Gather every line of the data below that contains the string "sourdine", treating uppercase and lowercase letters as distinct.

<<<<

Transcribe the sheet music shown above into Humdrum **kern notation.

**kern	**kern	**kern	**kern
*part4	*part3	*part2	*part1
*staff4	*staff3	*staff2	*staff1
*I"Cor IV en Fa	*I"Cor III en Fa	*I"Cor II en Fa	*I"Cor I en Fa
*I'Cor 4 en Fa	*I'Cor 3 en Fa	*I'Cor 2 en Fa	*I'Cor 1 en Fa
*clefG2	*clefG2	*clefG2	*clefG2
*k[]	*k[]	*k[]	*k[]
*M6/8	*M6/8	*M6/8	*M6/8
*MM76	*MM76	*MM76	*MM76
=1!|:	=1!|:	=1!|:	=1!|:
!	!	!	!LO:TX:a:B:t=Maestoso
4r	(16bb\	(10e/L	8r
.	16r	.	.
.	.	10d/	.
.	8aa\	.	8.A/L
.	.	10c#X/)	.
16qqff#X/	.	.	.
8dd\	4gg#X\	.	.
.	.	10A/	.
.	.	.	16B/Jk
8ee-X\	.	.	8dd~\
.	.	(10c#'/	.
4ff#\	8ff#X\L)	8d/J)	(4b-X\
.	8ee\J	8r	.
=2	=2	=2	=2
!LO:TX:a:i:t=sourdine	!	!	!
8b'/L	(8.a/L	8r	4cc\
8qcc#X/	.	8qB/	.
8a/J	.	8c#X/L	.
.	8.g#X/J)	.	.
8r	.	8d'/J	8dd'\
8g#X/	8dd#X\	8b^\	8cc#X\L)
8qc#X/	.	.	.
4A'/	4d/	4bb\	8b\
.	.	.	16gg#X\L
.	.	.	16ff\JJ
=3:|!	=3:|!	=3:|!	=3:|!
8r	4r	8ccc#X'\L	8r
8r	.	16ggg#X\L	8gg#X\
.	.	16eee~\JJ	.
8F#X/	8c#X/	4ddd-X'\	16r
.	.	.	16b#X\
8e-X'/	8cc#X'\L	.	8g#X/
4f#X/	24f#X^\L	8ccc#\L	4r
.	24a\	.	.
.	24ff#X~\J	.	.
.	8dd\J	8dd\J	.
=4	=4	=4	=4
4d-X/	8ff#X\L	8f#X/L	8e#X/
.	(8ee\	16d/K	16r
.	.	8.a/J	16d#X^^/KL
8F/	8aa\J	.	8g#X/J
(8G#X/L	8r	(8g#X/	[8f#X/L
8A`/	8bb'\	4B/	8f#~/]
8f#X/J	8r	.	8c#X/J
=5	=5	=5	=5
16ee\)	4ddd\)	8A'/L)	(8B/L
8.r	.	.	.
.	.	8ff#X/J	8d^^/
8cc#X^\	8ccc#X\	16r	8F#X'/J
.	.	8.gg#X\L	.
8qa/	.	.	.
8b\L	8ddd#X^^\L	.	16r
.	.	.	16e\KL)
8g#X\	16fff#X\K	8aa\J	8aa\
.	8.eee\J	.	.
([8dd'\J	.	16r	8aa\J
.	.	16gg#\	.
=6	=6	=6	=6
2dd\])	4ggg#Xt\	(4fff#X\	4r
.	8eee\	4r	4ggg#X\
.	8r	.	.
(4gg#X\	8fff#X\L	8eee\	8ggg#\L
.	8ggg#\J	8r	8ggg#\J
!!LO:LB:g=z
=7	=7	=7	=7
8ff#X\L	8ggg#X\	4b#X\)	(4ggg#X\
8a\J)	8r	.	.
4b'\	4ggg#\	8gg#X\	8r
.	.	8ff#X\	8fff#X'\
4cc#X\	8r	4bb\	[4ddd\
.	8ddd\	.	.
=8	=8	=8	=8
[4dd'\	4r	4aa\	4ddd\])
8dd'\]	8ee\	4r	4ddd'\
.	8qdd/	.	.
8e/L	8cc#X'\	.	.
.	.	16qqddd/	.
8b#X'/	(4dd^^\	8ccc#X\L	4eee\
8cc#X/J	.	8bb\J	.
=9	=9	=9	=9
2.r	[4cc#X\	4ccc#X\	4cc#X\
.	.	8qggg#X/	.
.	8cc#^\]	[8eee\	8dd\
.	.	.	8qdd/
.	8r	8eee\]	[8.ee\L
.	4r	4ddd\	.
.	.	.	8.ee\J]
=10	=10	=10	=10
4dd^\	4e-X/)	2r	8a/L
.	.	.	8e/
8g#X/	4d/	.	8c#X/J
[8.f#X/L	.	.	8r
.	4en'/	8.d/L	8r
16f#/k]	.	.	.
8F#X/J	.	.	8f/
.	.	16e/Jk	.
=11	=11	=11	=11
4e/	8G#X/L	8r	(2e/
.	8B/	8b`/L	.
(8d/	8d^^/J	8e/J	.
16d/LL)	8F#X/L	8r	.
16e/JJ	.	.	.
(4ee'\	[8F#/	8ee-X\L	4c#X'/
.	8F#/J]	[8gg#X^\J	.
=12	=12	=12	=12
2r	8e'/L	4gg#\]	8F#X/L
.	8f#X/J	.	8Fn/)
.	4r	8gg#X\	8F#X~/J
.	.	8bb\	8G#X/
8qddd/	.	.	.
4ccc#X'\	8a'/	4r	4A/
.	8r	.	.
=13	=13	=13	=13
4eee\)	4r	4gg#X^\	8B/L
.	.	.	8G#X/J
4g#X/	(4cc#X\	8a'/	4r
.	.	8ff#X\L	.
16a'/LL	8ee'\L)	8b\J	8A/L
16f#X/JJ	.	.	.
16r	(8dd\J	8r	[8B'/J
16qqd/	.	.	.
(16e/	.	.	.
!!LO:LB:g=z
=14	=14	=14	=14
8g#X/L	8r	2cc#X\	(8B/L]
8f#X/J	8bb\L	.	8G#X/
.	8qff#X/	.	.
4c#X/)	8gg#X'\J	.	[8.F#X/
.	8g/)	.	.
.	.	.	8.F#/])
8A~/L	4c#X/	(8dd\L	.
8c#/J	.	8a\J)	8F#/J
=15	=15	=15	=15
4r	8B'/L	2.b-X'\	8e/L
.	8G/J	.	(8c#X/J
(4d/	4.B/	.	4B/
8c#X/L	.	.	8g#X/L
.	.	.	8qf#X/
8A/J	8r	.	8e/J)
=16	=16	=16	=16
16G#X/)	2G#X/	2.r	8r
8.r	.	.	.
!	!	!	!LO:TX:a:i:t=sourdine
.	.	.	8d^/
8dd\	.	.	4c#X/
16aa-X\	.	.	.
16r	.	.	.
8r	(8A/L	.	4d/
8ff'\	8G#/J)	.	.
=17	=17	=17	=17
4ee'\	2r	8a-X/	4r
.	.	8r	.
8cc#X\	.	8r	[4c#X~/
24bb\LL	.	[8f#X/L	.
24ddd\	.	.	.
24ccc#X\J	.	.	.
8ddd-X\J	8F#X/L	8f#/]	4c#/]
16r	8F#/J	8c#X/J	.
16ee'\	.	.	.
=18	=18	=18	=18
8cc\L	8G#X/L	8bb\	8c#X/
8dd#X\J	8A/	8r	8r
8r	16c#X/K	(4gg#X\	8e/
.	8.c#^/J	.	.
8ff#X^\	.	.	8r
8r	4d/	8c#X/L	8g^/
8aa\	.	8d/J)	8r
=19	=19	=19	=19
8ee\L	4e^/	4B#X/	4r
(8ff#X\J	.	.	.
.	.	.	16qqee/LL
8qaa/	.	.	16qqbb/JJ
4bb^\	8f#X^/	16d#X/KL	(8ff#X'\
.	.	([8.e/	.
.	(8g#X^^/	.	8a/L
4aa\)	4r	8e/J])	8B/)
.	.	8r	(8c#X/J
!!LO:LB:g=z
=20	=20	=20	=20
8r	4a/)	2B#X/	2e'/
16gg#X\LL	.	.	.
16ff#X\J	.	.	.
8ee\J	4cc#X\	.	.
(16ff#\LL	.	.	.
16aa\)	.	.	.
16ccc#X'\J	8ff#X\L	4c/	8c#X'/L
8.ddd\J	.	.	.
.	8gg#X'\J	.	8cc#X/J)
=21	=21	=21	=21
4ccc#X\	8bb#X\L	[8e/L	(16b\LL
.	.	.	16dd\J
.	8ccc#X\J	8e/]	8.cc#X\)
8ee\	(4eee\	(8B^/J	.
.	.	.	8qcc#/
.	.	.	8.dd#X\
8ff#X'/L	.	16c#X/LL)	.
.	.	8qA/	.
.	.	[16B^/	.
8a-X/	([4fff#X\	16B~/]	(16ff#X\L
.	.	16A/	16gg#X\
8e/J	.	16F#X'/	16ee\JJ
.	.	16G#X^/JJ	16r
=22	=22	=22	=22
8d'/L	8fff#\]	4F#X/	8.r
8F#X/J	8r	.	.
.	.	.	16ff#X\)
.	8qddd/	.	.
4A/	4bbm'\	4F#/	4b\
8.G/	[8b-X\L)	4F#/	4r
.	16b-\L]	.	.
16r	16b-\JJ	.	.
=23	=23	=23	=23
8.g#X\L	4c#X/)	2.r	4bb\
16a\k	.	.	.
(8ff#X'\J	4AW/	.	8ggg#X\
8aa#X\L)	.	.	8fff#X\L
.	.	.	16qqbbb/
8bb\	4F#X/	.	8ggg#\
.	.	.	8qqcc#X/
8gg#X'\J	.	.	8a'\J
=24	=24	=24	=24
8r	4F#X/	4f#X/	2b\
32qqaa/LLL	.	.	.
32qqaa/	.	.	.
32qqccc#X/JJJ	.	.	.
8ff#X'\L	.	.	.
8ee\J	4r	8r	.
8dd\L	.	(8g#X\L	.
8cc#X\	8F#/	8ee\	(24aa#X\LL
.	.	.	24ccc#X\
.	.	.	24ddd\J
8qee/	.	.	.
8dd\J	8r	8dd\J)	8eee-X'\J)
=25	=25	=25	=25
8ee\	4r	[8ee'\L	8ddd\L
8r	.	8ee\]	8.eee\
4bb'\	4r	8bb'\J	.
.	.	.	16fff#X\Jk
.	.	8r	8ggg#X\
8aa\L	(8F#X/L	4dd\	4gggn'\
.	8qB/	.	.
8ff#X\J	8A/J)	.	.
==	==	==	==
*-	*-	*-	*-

>>>>

**ANSWER BELOW:**
!LO:TX:a:i:t=sourdine	!	!	!
!	!	!	!LO:TX:a:i:t=sourdine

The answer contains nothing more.